Every line with the string "banana" in it belongs in your answer, so copy them all from the data.

▶ [Object tracking records]
<<<<
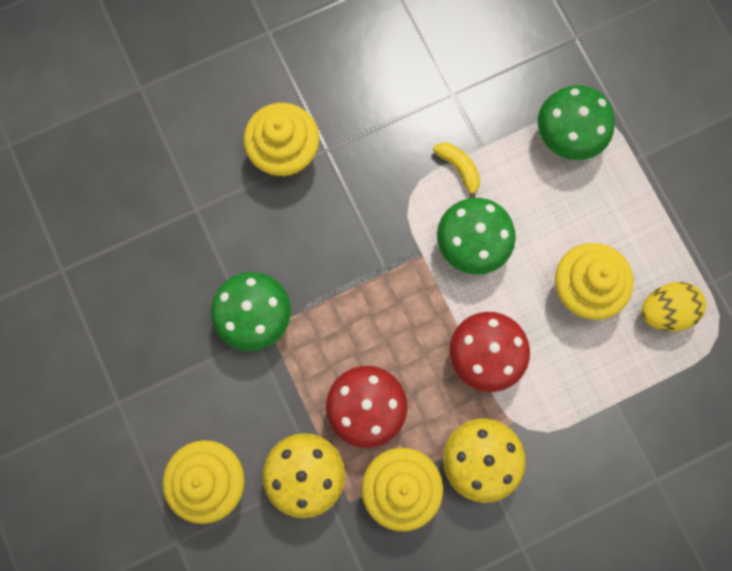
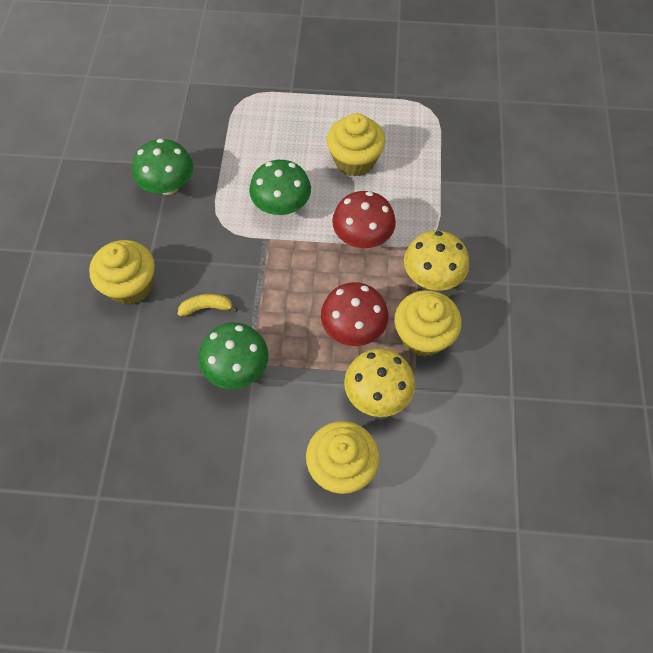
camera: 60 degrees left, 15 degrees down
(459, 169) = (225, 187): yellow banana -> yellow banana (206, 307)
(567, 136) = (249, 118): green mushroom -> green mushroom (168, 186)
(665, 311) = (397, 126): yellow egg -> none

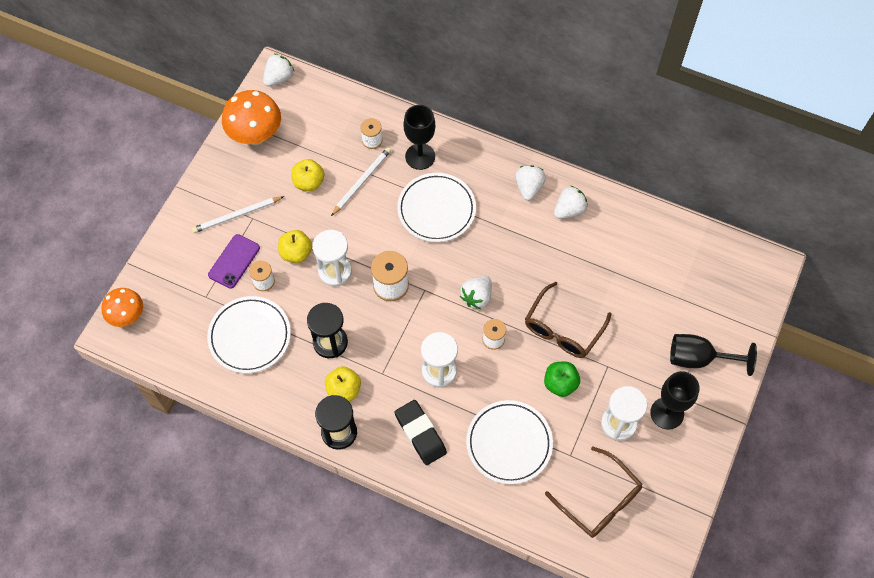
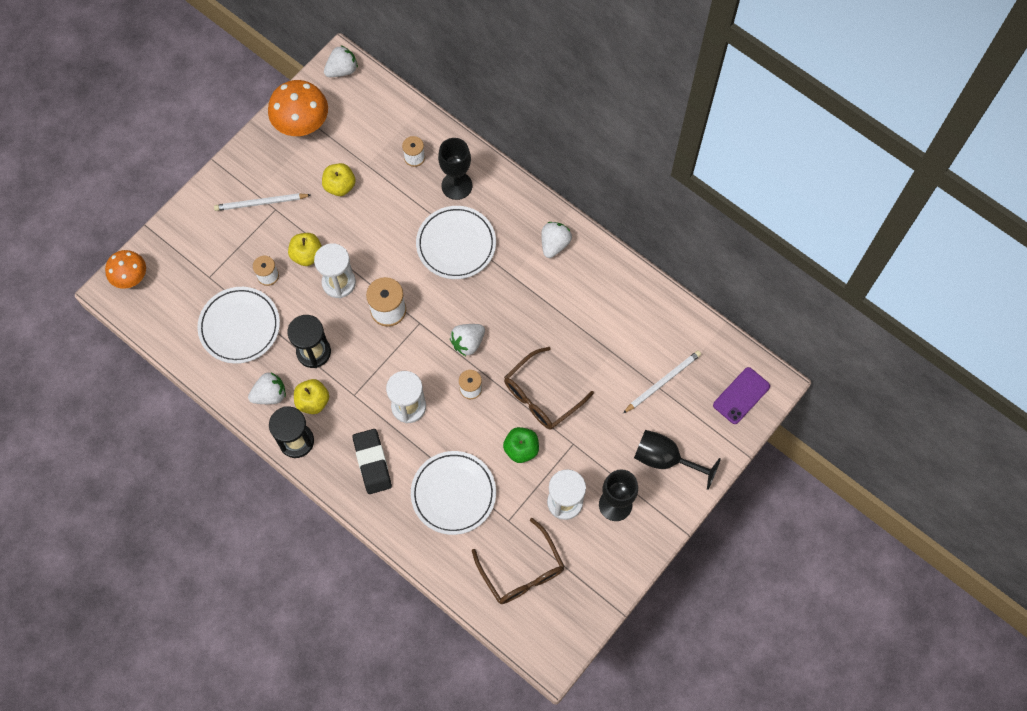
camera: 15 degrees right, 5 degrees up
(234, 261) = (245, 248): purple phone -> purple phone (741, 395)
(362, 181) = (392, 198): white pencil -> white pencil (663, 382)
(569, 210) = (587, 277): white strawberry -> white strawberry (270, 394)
>>>>
<<<<
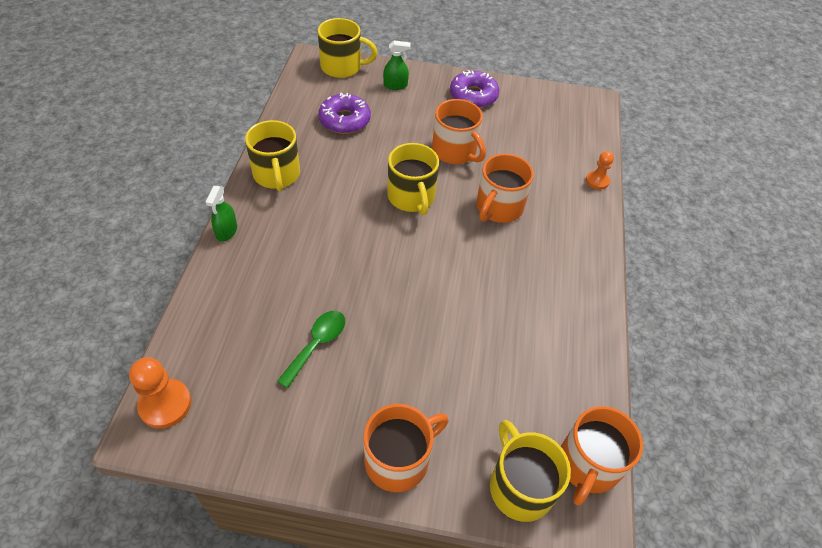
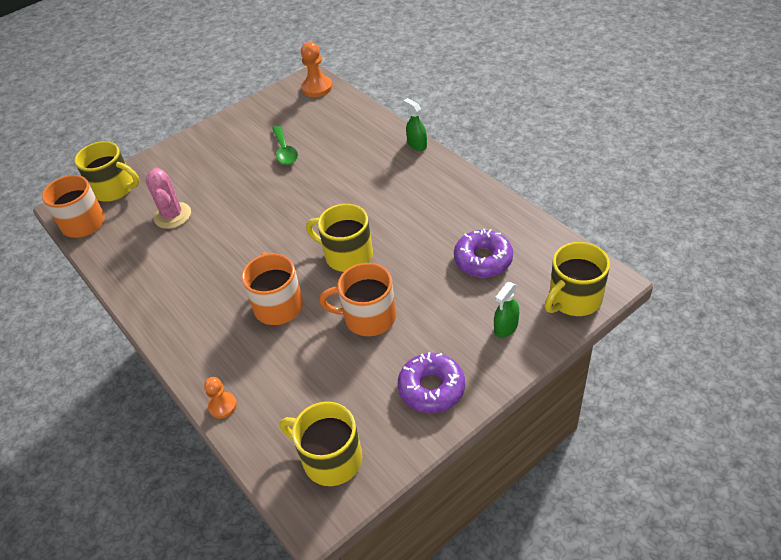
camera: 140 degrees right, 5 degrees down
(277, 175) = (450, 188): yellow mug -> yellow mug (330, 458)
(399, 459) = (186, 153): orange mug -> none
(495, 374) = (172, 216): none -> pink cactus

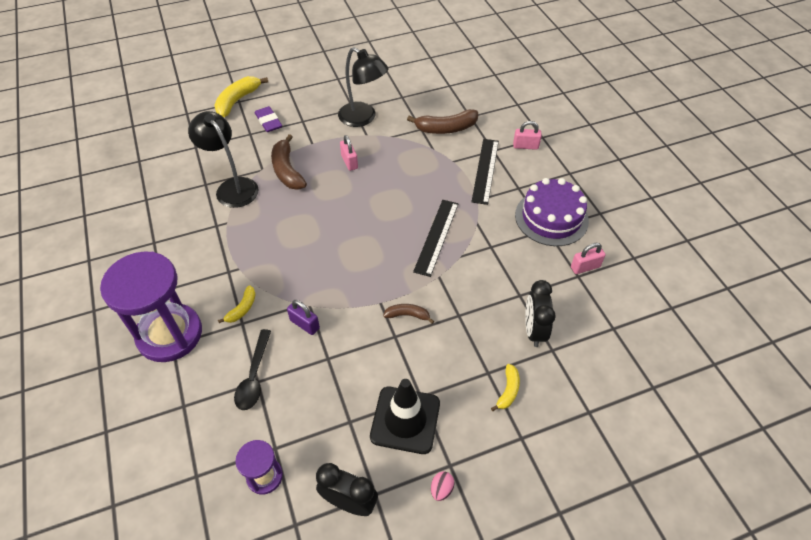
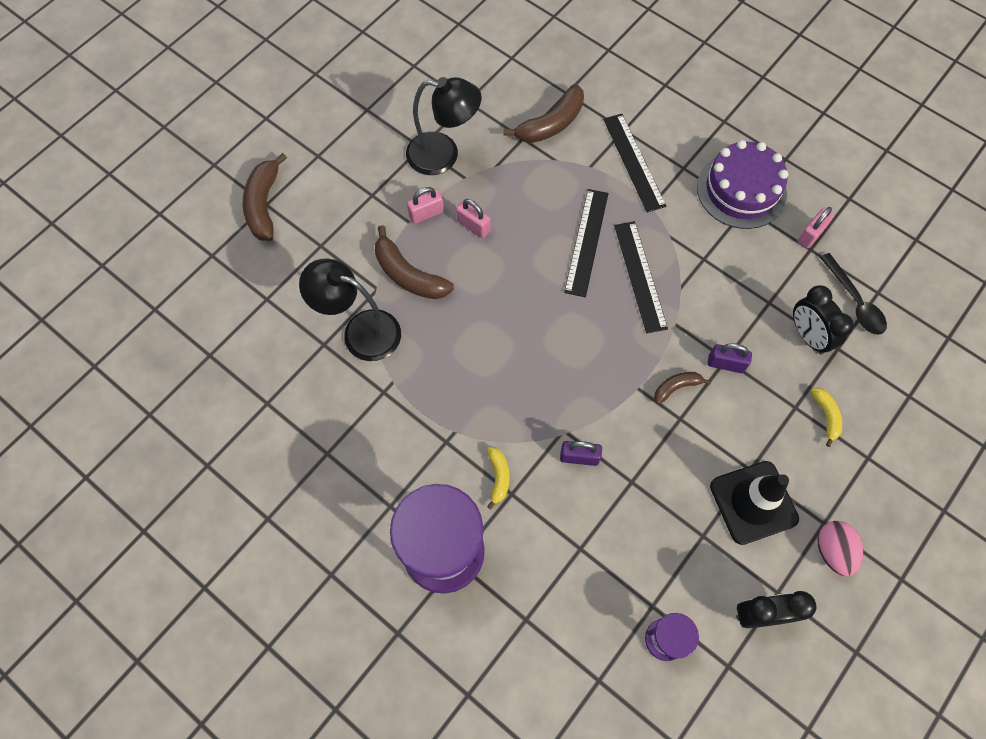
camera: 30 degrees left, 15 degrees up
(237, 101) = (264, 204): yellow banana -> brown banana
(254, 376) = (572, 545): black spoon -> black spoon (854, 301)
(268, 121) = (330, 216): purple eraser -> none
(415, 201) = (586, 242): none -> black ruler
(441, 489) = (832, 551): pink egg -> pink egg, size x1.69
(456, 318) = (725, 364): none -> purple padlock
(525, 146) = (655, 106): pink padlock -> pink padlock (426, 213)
>>>>
▶ [Solution for this problem]
(459, 169) = (225, 187): yellow banana -> yellow banana (206, 307)
(237, 101) = (264, 204): yellow banana -> brown banana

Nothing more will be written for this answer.